[Start of section]

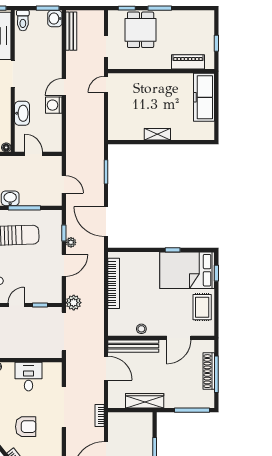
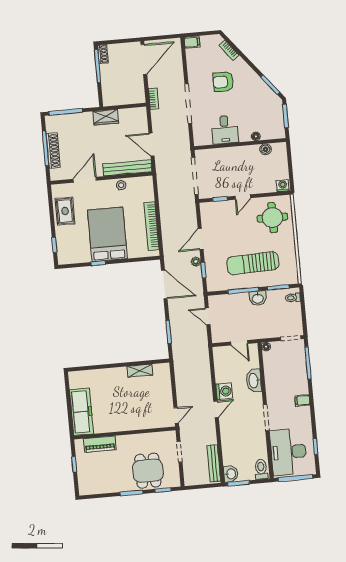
shelving: (157, 134) -> (140, 371), moved
bed: (187, 270) -> (107, 234), moved, turned -90
plant: (74, 303) -> (188, 204), removed
wardrobe: (145, 401) -> (106, 117), width x0.67

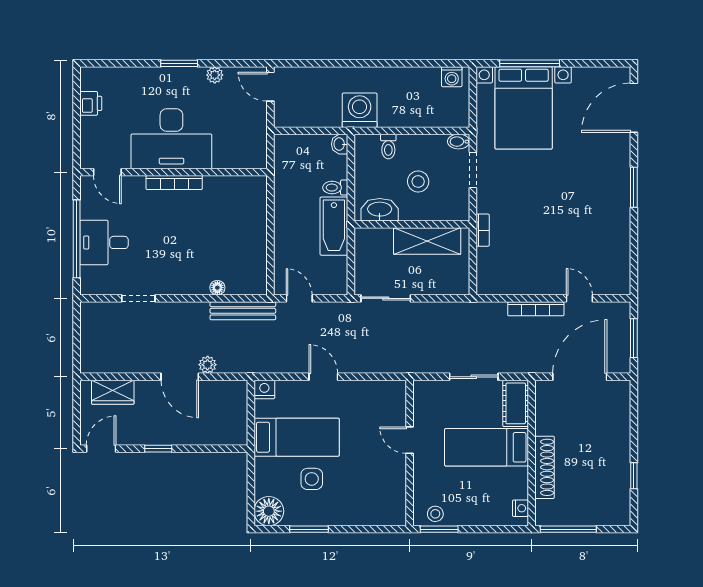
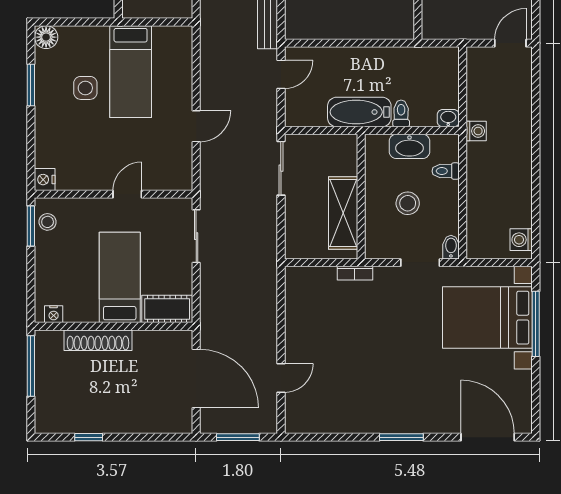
washing machine: (360, 110) -> (476, 131), width x0.53, depth x0.53
washbasin: (380, 210) -> (409, 146), moved, turned 90
bookcase: (536, 309) -> (270, 331), removed
door: (323, 377) -> (196, 126), moved
sliding door: (474, 377) -> (196, 236), moved
nightstand: (264, 389) -> (45, 180), moved, turned 180
floor lamp: (269, 511) -> (46, 37), width x0.73, depth x0.73

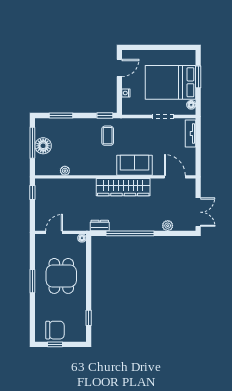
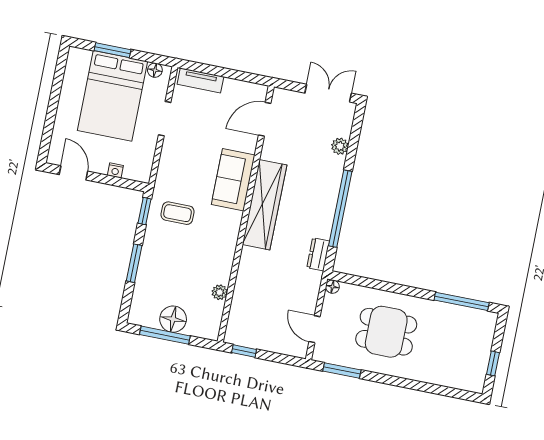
window: (61, 115) -> (134, 263), moved
window: (32, 281) -> (342, 371), moved
window: (89, 318) -> (462, 301), width x2.17
chair: (55, 330) -> (470, 359), removed

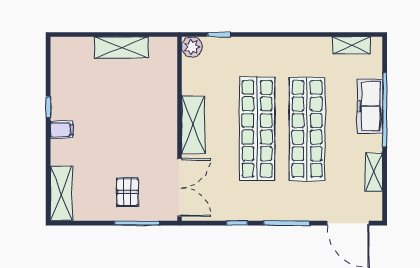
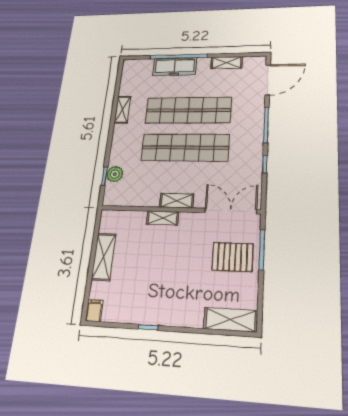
shelving: (352, 45) -> (122, 110), moved
plant: (192, 47) -> (115, 174), moved
shelving: (169, 111) -> (163, 218), added
shelving: (193, 125) -> (177, 201), width x0.67, depth x0.75
filing cabinet: (62, 130) -> (94, 311), moved
pallet: (128, 192) -> (233, 257), width x1.50, depth x1.42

[End of section]

■ **Assignment**: Output nothing but the lines from the one containing "shelving: (169, 111) -> (163, 218), added" through the last line of the data, exactly as they stand.

■ **Output of the exercise**:
shelving: (169, 111) -> (163, 218), added
shelving: (193, 125) -> (177, 201), width x0.67, depth x0.75
filing cabinet: (62, 130) -> (94, 311), moved
pallet: (128, 192) -> (233, 257), width x1.50, depth x1.42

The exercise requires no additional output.